___ GIVEN DATA

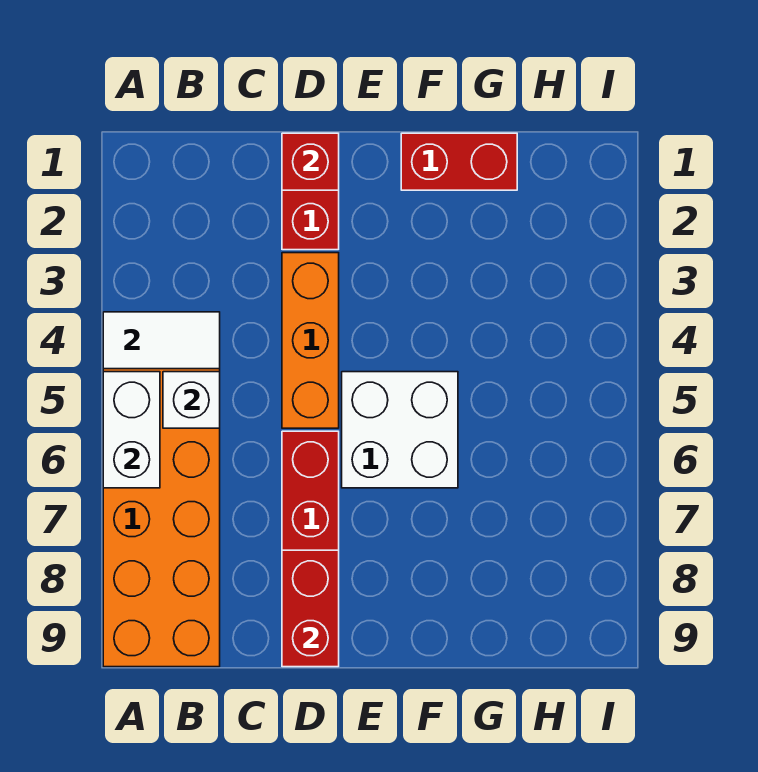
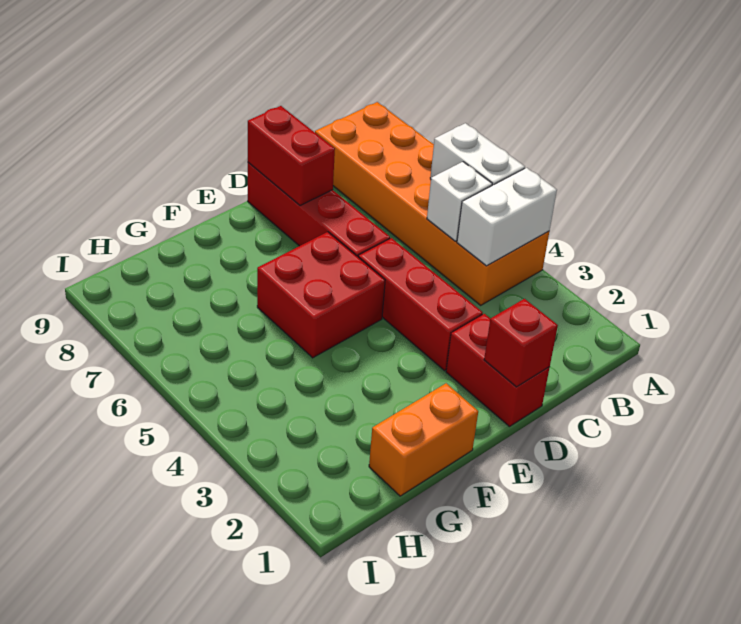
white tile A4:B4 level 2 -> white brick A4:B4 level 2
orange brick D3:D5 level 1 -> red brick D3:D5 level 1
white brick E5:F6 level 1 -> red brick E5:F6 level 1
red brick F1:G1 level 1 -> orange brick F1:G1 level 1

______

ACTIVITY: The string "orange" may occur in the listing; show every line where it does.

OUTPUT BELOW:
orange brick D3:D5 level 1 -> red brick D3:D5 level 1
red brick F1:G1 level 1 -> orange brick F1:G1 level 1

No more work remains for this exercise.